Information given:
╔══
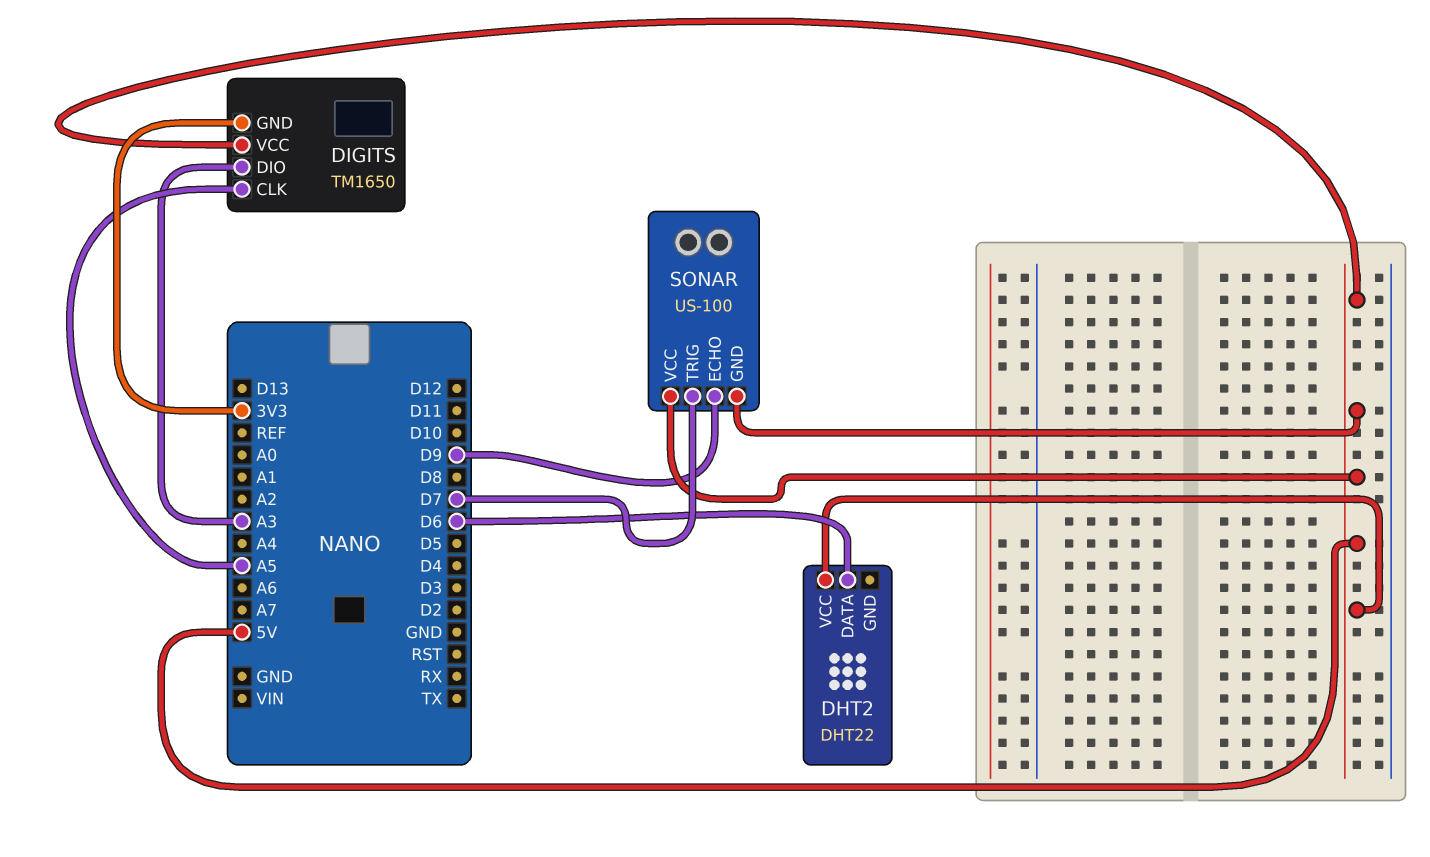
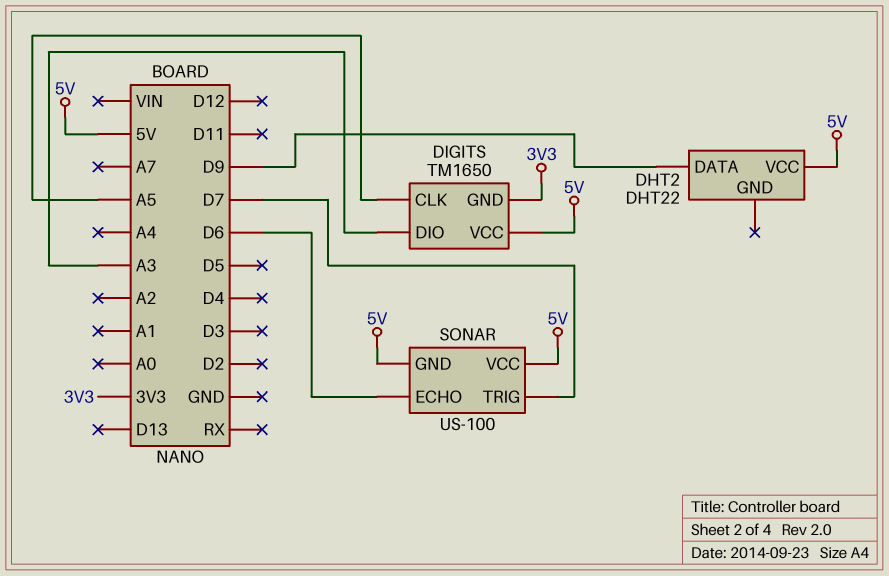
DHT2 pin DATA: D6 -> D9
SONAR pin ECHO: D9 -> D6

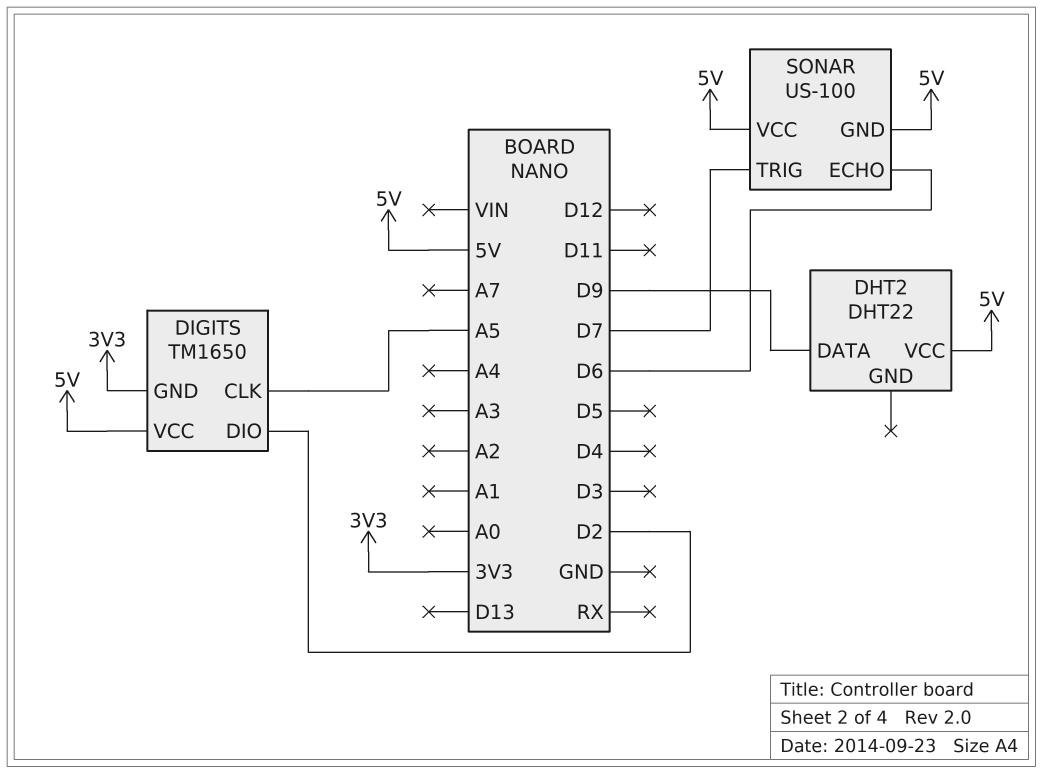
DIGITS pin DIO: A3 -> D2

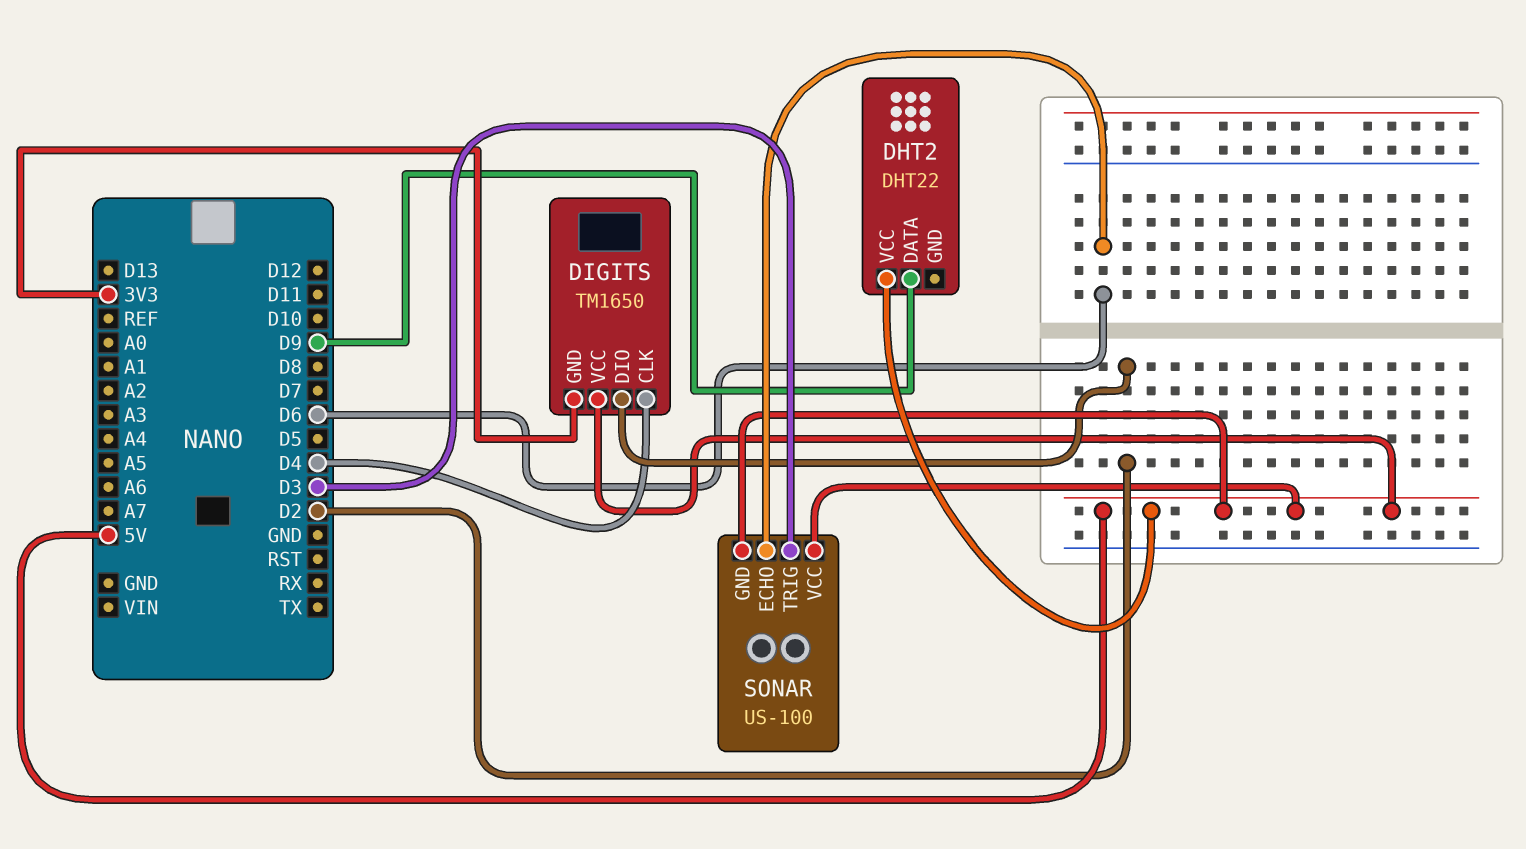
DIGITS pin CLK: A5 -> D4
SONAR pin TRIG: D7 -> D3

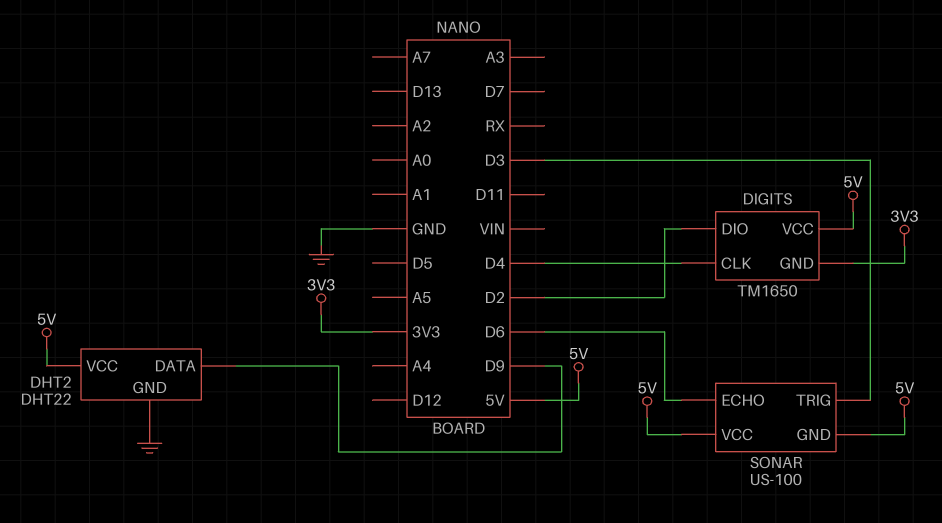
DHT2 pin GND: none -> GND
╚══
Work order: From the line that contains "DIGITS pin CLK: A5 -> D4" down to the last line of the entries above, copy every line exactly and leave out the pictures.

The completed task:
DIGITS pin CLK: A5 -> D4
SONAR pin TRIG: D7 -> D3

DHT2 pin GND: none -> GND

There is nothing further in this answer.